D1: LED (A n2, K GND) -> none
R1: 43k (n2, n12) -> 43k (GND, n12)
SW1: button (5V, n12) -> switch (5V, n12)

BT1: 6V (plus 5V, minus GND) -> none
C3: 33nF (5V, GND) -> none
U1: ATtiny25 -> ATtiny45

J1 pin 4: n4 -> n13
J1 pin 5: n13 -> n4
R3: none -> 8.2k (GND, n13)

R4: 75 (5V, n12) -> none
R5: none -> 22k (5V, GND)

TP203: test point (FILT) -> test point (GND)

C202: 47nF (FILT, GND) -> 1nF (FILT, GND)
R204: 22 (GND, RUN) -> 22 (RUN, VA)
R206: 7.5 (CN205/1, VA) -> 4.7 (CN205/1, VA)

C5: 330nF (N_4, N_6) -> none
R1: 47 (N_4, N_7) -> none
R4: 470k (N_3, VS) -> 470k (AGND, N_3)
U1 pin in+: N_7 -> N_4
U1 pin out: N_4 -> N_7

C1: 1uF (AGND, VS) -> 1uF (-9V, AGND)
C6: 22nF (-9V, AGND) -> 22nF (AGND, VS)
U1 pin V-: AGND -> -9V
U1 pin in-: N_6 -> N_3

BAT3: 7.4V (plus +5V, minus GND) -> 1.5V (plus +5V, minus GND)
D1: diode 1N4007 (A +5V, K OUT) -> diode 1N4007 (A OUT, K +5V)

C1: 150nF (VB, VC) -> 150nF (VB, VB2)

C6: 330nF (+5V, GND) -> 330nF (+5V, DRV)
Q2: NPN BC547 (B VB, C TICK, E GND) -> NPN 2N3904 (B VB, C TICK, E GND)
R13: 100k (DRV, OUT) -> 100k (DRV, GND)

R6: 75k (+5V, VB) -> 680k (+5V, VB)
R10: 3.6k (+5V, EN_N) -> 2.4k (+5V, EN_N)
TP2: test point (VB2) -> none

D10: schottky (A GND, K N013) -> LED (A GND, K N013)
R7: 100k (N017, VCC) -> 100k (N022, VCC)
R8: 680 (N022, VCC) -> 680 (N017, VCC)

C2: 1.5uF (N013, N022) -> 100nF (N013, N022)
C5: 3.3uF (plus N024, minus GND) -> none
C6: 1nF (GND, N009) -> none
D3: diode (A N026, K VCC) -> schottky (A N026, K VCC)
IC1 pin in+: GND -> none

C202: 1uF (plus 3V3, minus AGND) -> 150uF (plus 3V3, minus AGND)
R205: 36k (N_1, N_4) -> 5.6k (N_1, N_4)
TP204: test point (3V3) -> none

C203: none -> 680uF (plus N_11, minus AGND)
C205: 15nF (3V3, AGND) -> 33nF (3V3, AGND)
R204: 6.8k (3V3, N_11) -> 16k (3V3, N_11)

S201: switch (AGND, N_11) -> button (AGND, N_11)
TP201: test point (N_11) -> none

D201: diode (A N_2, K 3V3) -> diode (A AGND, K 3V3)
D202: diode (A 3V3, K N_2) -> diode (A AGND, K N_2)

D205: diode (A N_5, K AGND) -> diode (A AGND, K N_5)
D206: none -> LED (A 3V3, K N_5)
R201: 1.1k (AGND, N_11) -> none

# # # #

• **Description of the task**: Counting only lines with the word "point" in them, say how many there are in the entries above, with no other words.

• **Task response**: 4